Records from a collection

_ _ _

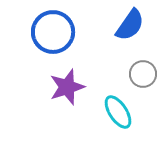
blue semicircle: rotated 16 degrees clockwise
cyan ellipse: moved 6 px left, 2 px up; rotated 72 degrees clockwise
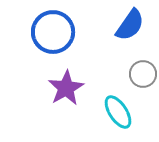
purple star: moved 1 px left, 1 px down; rotated 12 degrees counterclockwise
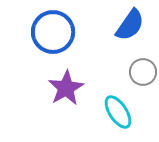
gray circle: moved 2 px up
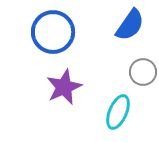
purple star: moved 2 px left, 1 px up; rotated 6 degrees clockwise
cyan ellipse: rotated 56 degrees clockwise
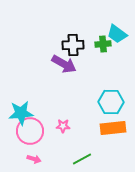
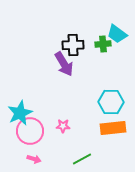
purple arrow: rotated 30 degrees clockwise
cyan star: moved 1 px left; rotated 20 degrees counterclockwise
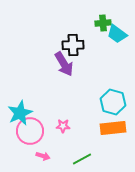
green cross: moved 21 px up
cyan hexagon: moved 2 px right; rotated 15 degrees clockwise
pink arrow: moved 9 px right, 3 px up
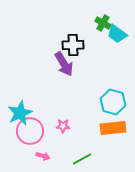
green cross: rotated 35 degrees clockwise
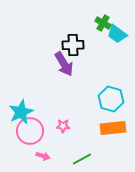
cyan hexagon: moved 2 px left, 3 px up
cyan star: moved 1 px right, 1 px up
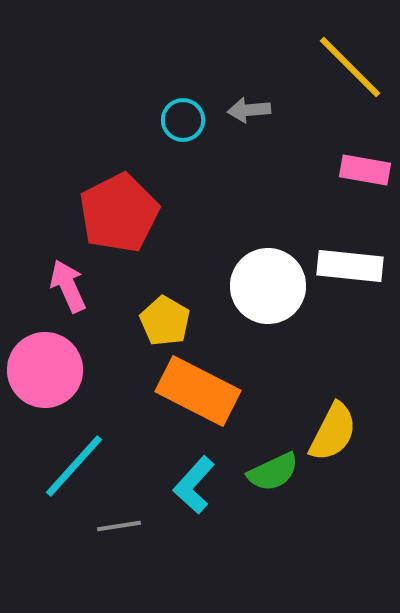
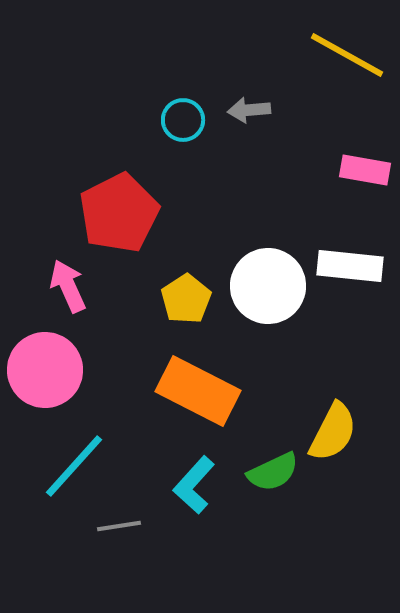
yellow line: moved 3 px left, 12 px up; rotated 16 degrees counterclockwise
yellow pentagon: moved 21 px right, 22 px up; rotated 9 degrees clockwise
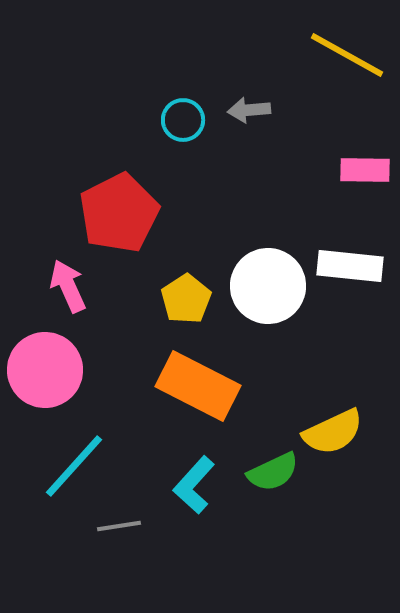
pink rectangle: rotated 9 degrees counterclockwise
orange rectangle: moved 5 px up
yellow semicircle: rotated 38 degrees clockwise
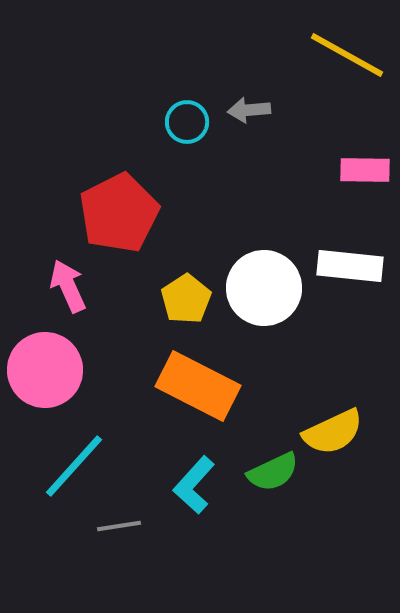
cyan circle: moved 4 px right, 2 px down
white circle: moved 4 px left, 2 px down
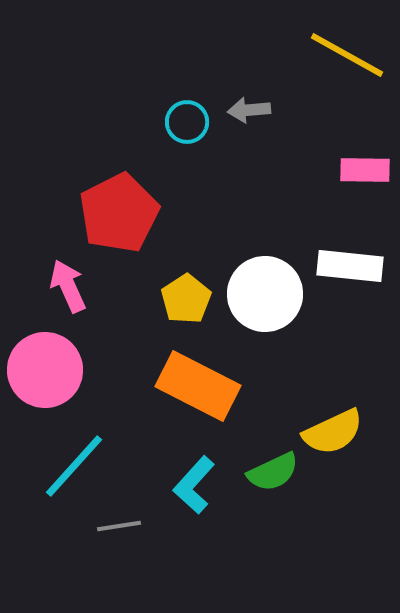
white circle: moved 1 px right, 6 px down
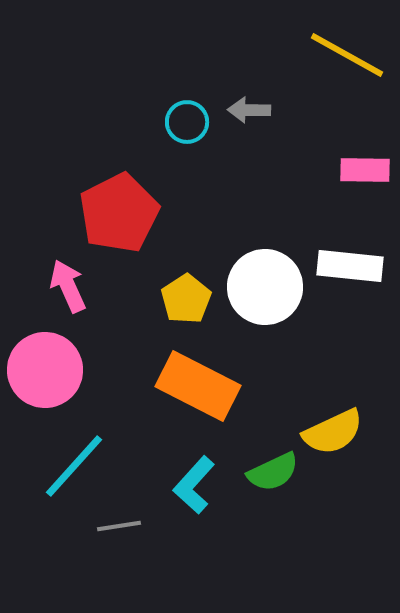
gray arrow: rotated 6 degrees clockwise
white circle: moved 7 px up
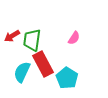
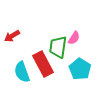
green trapezoid: moved 26 px right, 7 px down
cyan semicircle: rotated 45 degrees counterclockwise
cyan pentagon: moved 13 px right, 9 px up
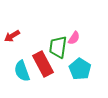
cyan semicircle: moved 1 px up
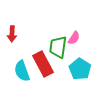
red arrow: moved 2 px up; rotated 56 degrees counterclockwise
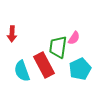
red rectangle: moved 1 px right, 1 px down
cyan pentagon: rotated 15 degrees clockwise
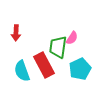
red arrow: moved 4 px right, 1 px up
pink semicircle: moved 2 px left
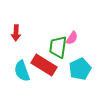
red rectangle: rotated 30 degrees counterclockwise
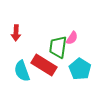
cyan pentagon: rotated 15 degrees counterclockwise
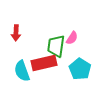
green trapezoid: moved 2 px left, 1 px up
red rectangle: moved 2 px up; rotated 45 degrees counterclockwise
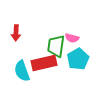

_ _ _

### OBJECTIVE
Rewrite the lines of the data above, substituting "teal" for "cyan" everywhere it appears and keeping all else unchanged. Leave the pictures out of your answer.

### WRITTEN ANSWER
blue semicircle: rotated 16 degrees clockwise
teal ellipse: moved 6 px left, 2 px up; rotated 72 degrees clockwise
purple star: moved 1 px left, 1 px down; rotated 12 degrees counterclockwise
gray circle: moved 2 px up
purple star: moved 2 px left, 1 px up; rotated 6 degrees clockwise
teal ellipse: rotated 56 degrees clockwise
purple arrow: rotated 30 degrees clockwise
teal star: moved 1 px left; rotated 20 degrees counterclockwise
green cross: moved 21 px up
teal hexagon: moved 2 px right; rotated 15 degrees clockwise
pink arrow: moved 9 px right, 3 px up
green cross: rotated 35 degrees clockwise
teal hexagon: moved 2 px left, 3 px up
teal star: moved 1 px right, 1 px up
yellow line: moved 3 px left, 12 px up; rotated 16 degrees counterclockwise
yellow pentagon: moved 21 px right, 22 px up; rotated 9 degrees clockwise
pink rectangle: rotated 9 degrees counterclockwise
orange rectangle: moved 5 px up
yellow semicircle: rotated 38 degrees clockwise
teal circle: moved 4 px right, 2 px down
white circle: moved 4 px left, 2 px down
white circle: moved 1 px right, 6 px down
gray arrow: rotated 6 degrees clockwise
white circle: moved 7 px up
green trapezoid: moved 26 px right, 7 px down
teal semicircle: rotated 45 degrees counterclockwise
teal pentagon: moved 13 px right, 9 px up
teal semicircle: moved 1 px up
red arrow: moved 2 px up; rotated 56 degrees counterclockwise
red rectangle: moved 1 px right, 1 px down
teal pentagon: rotated 15 degrees clockwise
red arrow: moved 4 px right, 1 px up
pink semicircle: moved 2 px left
red rectangle: rotated 30 degrees counterclockwise
teal pentagon: rotated 15 degrees counterclockwise
green trapezoid: moved 2 px left, 1 px up
red rectangle: moved 2 px up; rotated 45 degrees counterclockwise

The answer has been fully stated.